== Data below
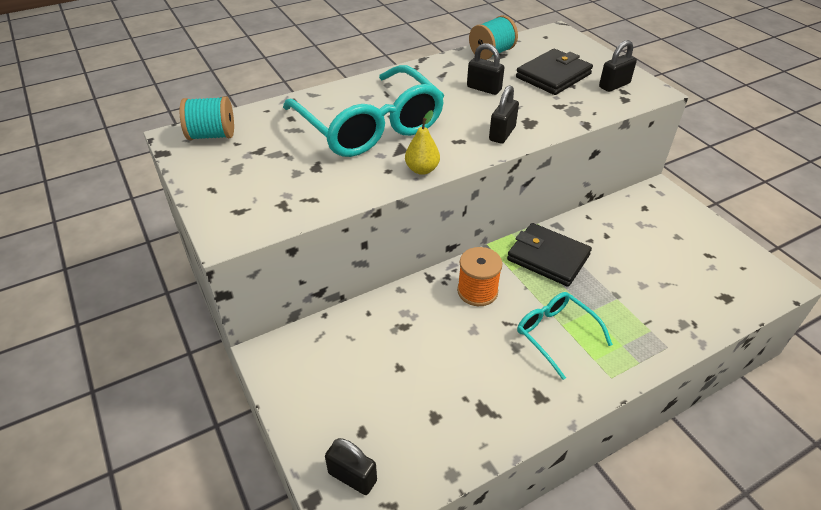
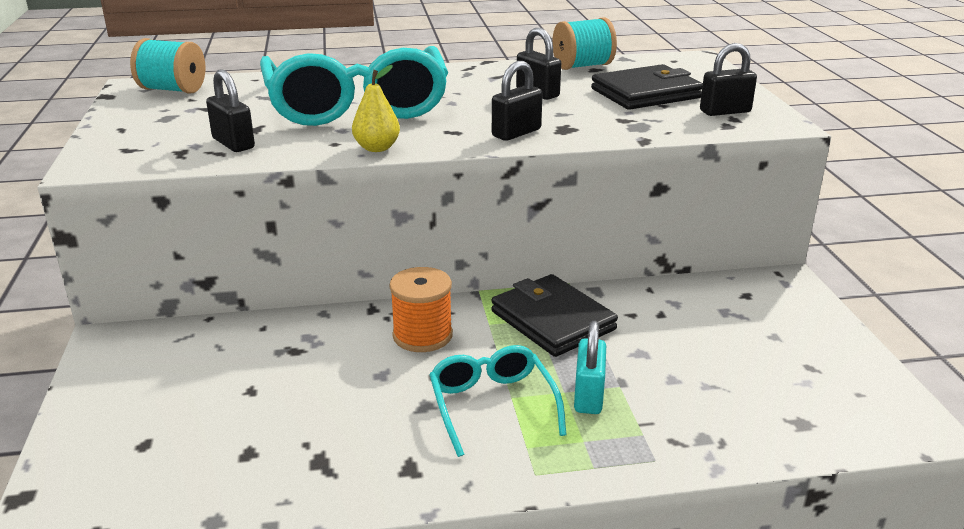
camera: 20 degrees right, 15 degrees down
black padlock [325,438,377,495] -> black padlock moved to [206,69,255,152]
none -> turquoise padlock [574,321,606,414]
====
Task goal:
The answer should be an exact copy of the material, with its pictures removed.

Written answer:
camera: 20 degrees right, 15 degrees down
black padlock [325,438,377,495] -> black padlock moved to [206,69,255,152]
none -> turquoise padlock [574,321,606,414]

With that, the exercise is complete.